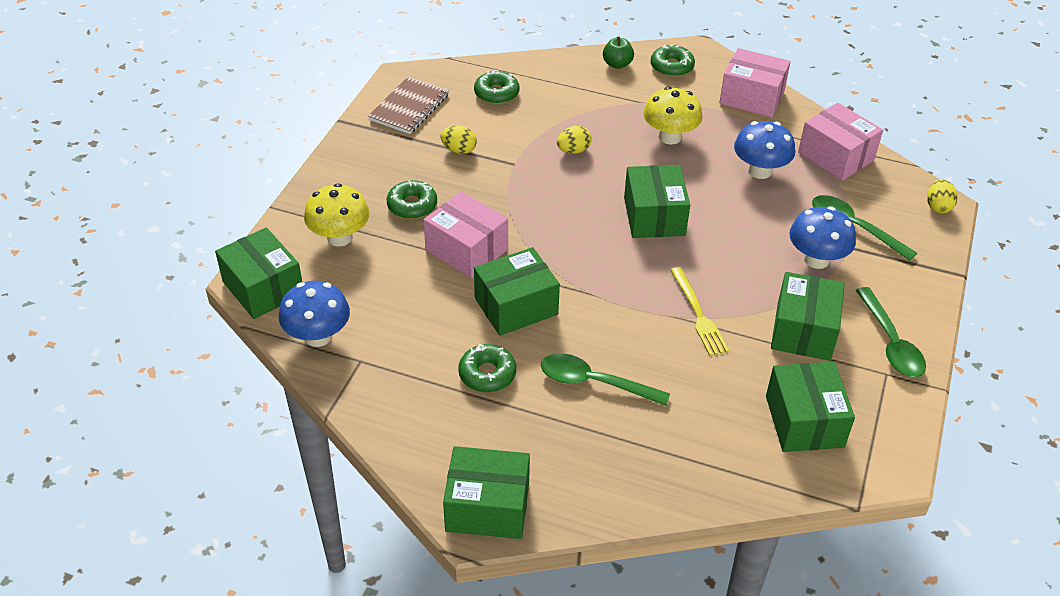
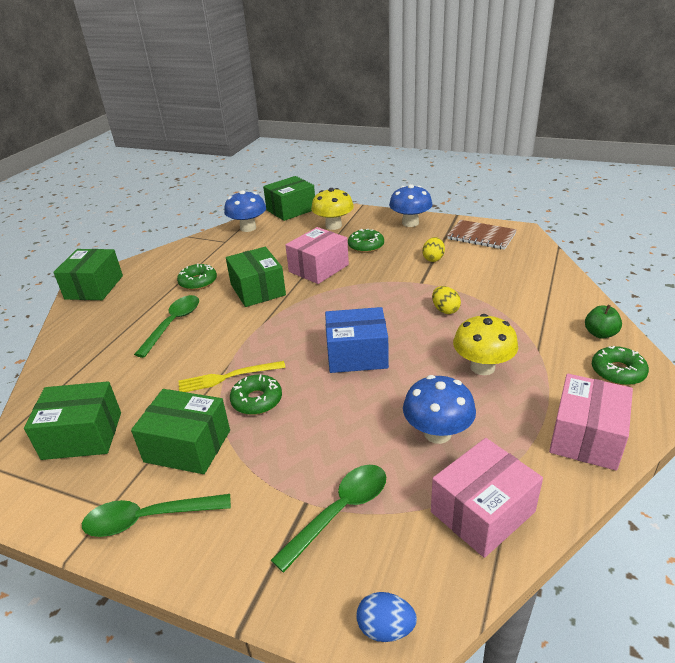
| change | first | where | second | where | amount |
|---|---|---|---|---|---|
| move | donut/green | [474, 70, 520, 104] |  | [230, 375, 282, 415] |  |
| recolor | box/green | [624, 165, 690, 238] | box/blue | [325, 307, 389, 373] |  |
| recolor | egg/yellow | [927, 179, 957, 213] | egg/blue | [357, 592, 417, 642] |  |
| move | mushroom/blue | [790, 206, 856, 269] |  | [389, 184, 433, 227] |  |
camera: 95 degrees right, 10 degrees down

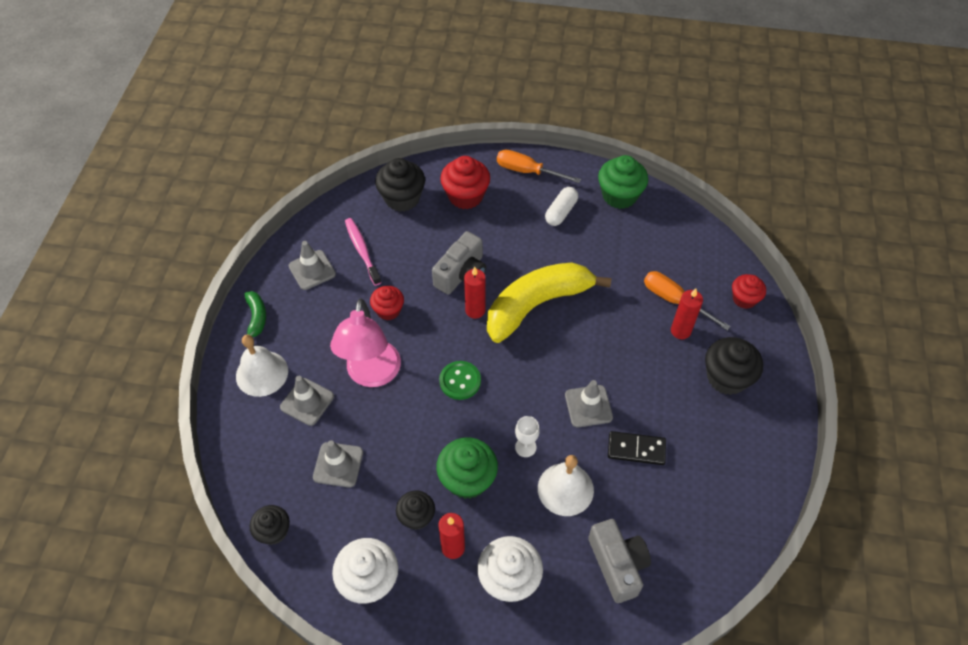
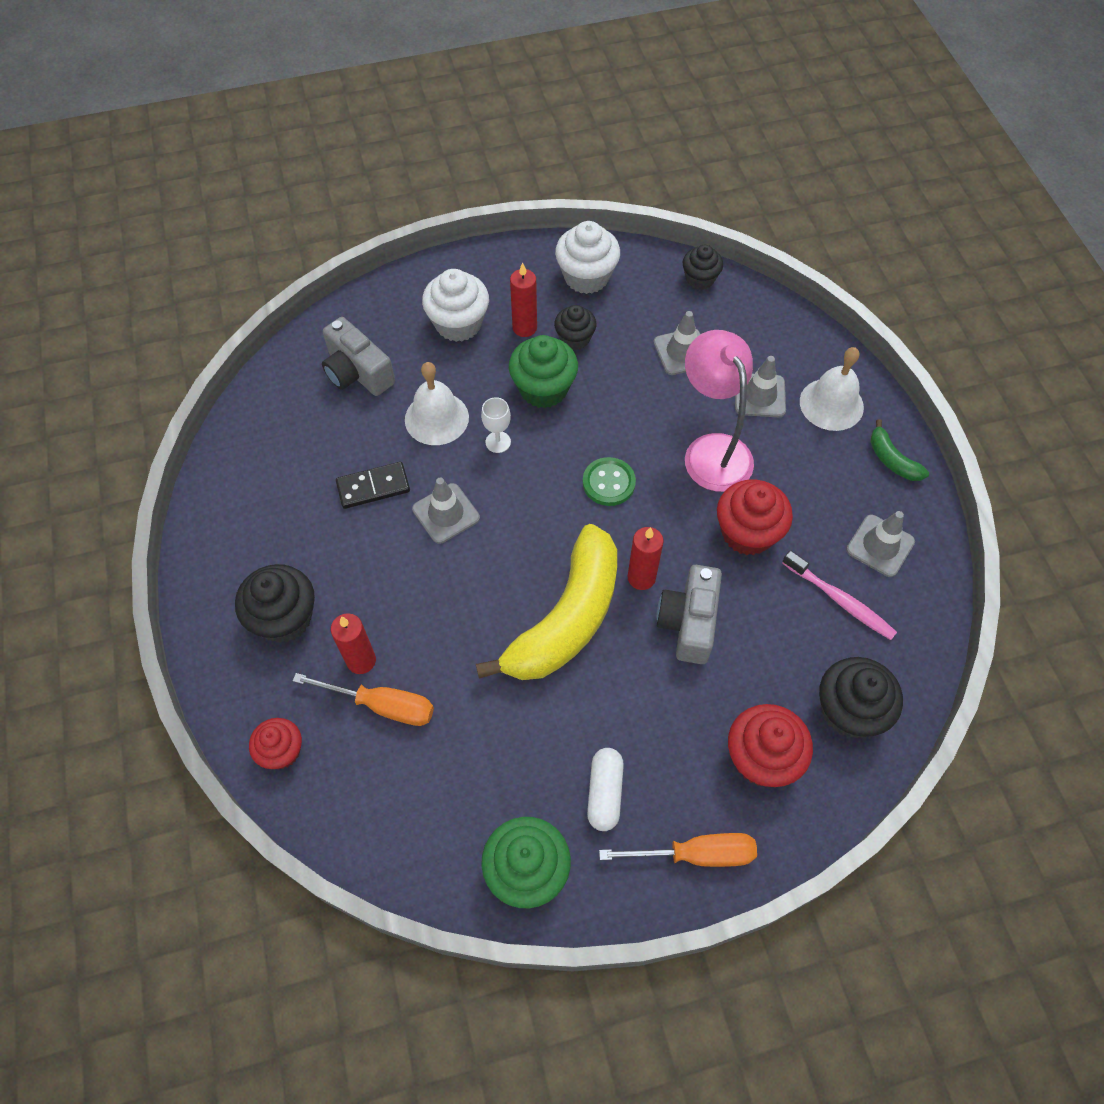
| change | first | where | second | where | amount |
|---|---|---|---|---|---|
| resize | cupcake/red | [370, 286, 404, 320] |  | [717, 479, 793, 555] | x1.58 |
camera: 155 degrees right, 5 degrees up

# What the exercise asks
The pictures in the data should be omitted, and every remaining line set down exactly.

# Answer for this exercise
| change | first | where | second | where | amount |
|---|---|---|---|---|---|
| move | donut/green | [474, 70, 520, 104] |  | [230, 375, 282, 415] |  |
| recolor | box/green | [624, 165, 690, 238] | box/blue | [325, 307, 389, 373] |  |
| recolor | egg/yellow | [927, 179, 957, 213] | egg/blue | [357, 592, 417, 642] |  |
| move | mushroom/blue | [790, 206, 856, 269] |  | [389, 184, 433, 227] |  |
camera: 95 degrees right, 10 degrees down

| change | first | where | second | where | amount |
|---|---|---|---|---|---|
| resize | cupcake/red | [370, 286, 404, 320] |  | [717, 479, 793, 555] | x1.58 |
camera: 155 degrees right, 5 degrees up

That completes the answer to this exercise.